● **Required work**: Beginning at the line containing "Outline whatever counts as **carcinoma**." and continuing to the end of the records below, give each line again exactly as it stands, and only those lines.

[BEGIN Data for this exercise]

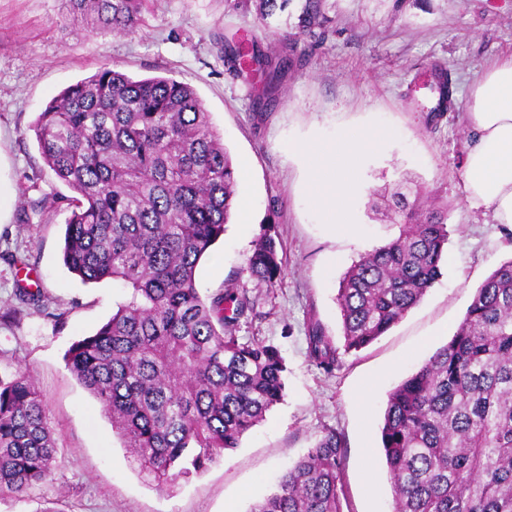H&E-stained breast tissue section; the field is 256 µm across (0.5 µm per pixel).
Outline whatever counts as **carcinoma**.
Instances as JSON below:
<instances>
[{
    "instance_id": "cac0c4a2",
    "label": "carcinoma",
    "mask_w": 512,
    "mask_h": 512,
    "mask_svg": "<svg viewBox=\"0 0 512 512\" xmlns=\"http://www.w3.org/2000/svg\"><path fill=\"white\" fill-rule=\"evenodd\" d=\"M290 0H254L266 21ZM148 0H65L73 19L100 33L133 35ZM323 0H304L297 28L320 37ZM236 40L224 60L239 72L275 77L293 63ZM436 94L422 112L455 105L449 69L431 75ZM40 154L71 198L45 196L39 211L70 210L64 265L83 281L125 290L109 320L74 342L66 366L112 420L140 471L165 485L188 478L284 399V359L259 339L240 341L253 313L247 291L208 299L196 286L202 256L224 234L236 206L235 171L211 113L196 91L170 77L134 79L104 66L39 113ZM398 236L362 254L336 295L343 345L318 324L309 358L330 373L342 356L382 336L442 276L448 208H423L396 191L385 199ZM276 235L264 234L250 276L281 279ZM393 492L392 512H512V259L476 289L457 331L388 395L380 428ZM343 434L328 428L250 512H343ZM57 448L30 375L0 376V494L45 481Z\"/></svg>"
}]
</instances>
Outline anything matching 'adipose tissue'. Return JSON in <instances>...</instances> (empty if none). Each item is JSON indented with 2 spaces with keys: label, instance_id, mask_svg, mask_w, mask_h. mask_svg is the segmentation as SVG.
<instances>
[{
  "label": "adipose tissue",
  "instance_id": "obj_1",
  "mask_svg": "<svg viewBox=\"0 0 512 512\" xmlns=\"http://www.w3.org/2000/svg\"><path fill=\"white\" fill-rule=\"evenodd\" d=\"M467 120L476 133L464 161L467 197L491 211L495 223L512 226V59L471 85ZM389 137V129L369 126L291 144L305 171L307 199L323 223L353 224L361 161Z\"/></svg>",
  "mask_w": 512,
  "mask_h": 512
}]
</instances>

[END Data for this exercise]

● **Finished exercise**:
Outline whatever counts as **carcinoma**.
Instances as JSON below:
<instances>
[{
    "instance_id": "cac0c4a2",
    "label": "carcinoma",
    "mask_w": 512,
    "mask_h": 512,
    "mask_svg": "<svg viewBox=\"0 0 512 512\" xmlns=\"http://www.w3.org/2000/svg\"><path fill=\"white\" fill-rule=\"evenodd\" d=\"M290 0H254L266 21ZM148 0H65L73 19L100 33L133 35ZM323 0H304L297 28L320 37ZM236 40L224 60L239 72L275 77L293 63ZM436 94L422 112L455 105L449 69L431 75ZM40 154L71 198L45 196L39 211L70 210L64 265L83 281L125 290L109 320L74 342L66 366L112 420L140 471L165 485L188 478L284 399V359L259 339L240 341L253 313L247 291L208 299L196 286L202 256L224 234L236 206L235 171L211 113L196 91L170 77L134 79L104 66L39 113ZM398 236L362 254L336 295L343 345L318 324L309 358L330 373L342 356L382 336L442 276L448 208H423L396 191L385 199ZM276 235L264 234L250 276L281 279ZM393 492L392 512H512V259L476 289L457 331L388 395L380 428ZM343 434L328 428L250 512H343ZM57 448L30 375L0 376V494L45 481Z\"/></svg>"
}]
</instances>
Outline anything matching 'adipose tissue'. Return JSON in <instances>...</instances> (empty if none). Each item is JSON indented with 2 spaces with keys: label, instance_id, mask_svg, mask_w, mask_h. mask_svg is the segmentation as SVG.
<instances>
[{
  "label": "adipose tissue",
  "instance_id": "obj_1",
  "mask_svg": "<svg viewBox=\"0 0 512 512\" xmlns=\"http://www.w3.org/2000/svg\"><path fill=\"white\" fill-rule=\"evenodd\" d=\"M467 120L476 133L464 161L467 197L491 211L495 223L512 226V59L471 85ZM389 137V129L369 126L291 144L305 171L307 199L323 223L353 224L361 161Z\"/></svg>",
  "mask_w": 512,
  "mask_h": 512
}]
</instances>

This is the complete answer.